- _THE PROBLEM_
Every line below between the one holding "camera: 15 degrees left, 0 degrees up" and the one holding "(513, 568) = (609, 524): yellow", inclusive, should be copied exactly, and no other line.

- _SUPPLIED MATERIAL_

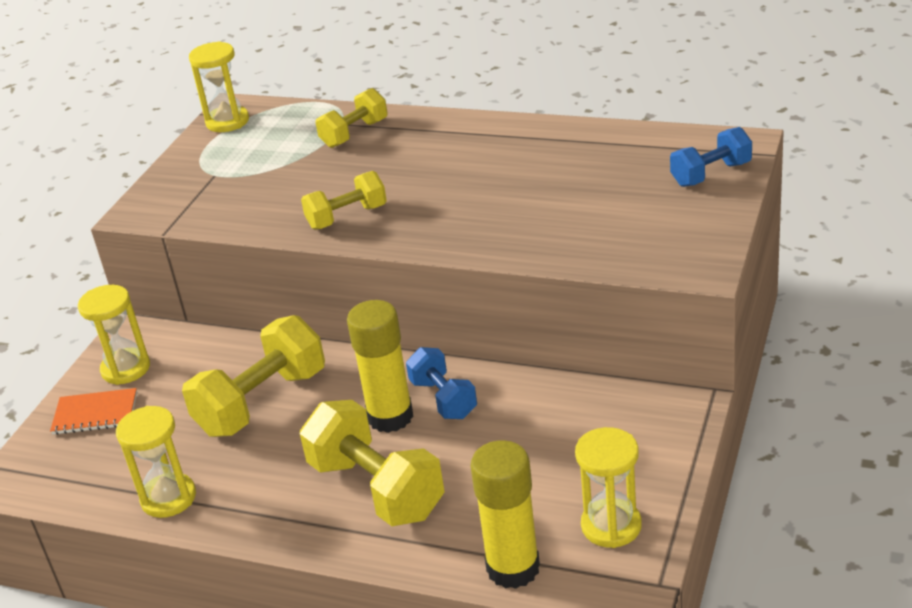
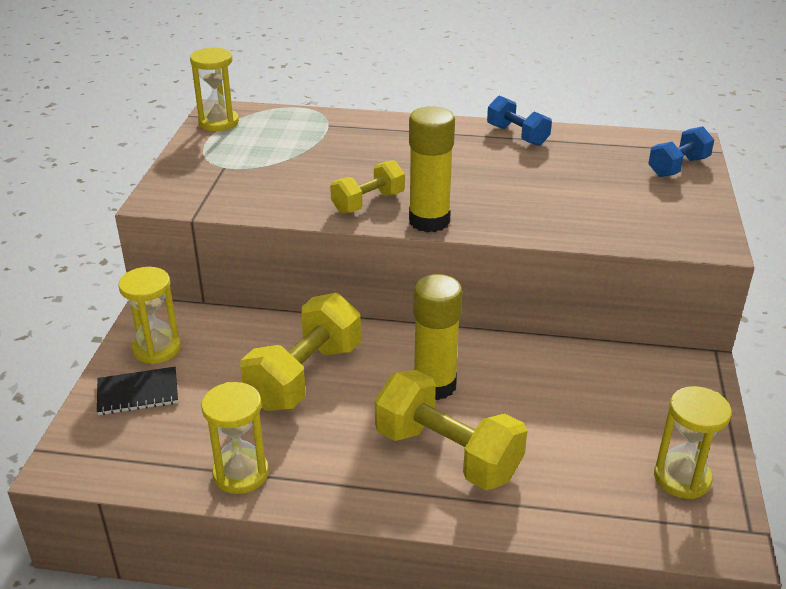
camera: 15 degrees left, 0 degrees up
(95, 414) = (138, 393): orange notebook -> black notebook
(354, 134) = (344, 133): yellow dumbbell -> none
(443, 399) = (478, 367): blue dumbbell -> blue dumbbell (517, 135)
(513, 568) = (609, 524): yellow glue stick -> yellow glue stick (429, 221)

==

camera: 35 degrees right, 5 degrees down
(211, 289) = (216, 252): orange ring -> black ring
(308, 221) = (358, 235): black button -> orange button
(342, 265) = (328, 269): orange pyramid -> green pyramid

* * *

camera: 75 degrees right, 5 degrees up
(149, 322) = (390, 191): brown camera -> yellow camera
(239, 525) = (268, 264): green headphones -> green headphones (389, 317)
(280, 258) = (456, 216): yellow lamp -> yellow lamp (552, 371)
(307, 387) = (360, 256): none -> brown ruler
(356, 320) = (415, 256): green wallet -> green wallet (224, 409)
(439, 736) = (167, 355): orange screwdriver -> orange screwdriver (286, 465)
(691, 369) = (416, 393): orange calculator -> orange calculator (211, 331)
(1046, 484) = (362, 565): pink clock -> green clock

- _EXPECTED OUTPUT_
camera: 15 degrees left, 0 degrees up
(95, 414) = (138, 393): orange notebook -> black notebook
(354, 134) = (344, 133): yellow dumbbell -> none
(443, 399) = (478, 367): blue dumbbell -> blue dumbbell (517, 135)
(513, 568) = (609, 524): yellow glue stick -> yellow glue stick (429, 221)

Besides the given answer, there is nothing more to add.